What is needed is the number of lines in the data below that include "stick", stated by itself.
(DATA Opens)
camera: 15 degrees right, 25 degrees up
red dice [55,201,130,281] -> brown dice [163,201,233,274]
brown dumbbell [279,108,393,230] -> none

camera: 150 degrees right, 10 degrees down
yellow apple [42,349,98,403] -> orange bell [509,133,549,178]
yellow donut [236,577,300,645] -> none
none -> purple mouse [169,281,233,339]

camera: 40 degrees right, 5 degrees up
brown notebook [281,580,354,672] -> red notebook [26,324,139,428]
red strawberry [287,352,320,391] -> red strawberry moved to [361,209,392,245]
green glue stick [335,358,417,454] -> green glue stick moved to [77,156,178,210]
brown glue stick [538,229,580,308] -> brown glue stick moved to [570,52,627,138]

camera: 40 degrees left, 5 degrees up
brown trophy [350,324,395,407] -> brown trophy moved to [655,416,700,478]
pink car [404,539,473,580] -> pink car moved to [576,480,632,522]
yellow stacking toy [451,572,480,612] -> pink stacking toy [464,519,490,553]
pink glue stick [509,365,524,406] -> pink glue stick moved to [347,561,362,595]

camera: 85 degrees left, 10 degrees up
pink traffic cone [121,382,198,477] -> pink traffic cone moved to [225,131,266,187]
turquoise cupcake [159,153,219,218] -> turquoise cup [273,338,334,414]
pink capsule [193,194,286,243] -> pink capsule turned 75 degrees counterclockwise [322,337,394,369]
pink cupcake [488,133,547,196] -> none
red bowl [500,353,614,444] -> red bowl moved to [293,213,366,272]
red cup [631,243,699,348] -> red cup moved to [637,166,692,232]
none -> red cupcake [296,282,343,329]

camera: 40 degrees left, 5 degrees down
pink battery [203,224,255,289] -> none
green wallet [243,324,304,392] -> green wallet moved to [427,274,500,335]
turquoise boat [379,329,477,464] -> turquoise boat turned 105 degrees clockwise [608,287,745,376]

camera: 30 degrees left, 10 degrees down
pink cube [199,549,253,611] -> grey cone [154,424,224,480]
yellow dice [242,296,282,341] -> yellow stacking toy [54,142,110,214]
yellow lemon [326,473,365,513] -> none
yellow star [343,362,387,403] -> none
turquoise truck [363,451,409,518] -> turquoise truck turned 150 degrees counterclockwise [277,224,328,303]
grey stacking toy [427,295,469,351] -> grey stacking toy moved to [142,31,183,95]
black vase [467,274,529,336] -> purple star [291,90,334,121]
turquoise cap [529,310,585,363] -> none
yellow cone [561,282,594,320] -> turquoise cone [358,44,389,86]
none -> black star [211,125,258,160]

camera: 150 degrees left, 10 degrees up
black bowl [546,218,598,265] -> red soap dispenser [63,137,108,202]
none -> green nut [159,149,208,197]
(DATA Closes)
* RESPONSE
3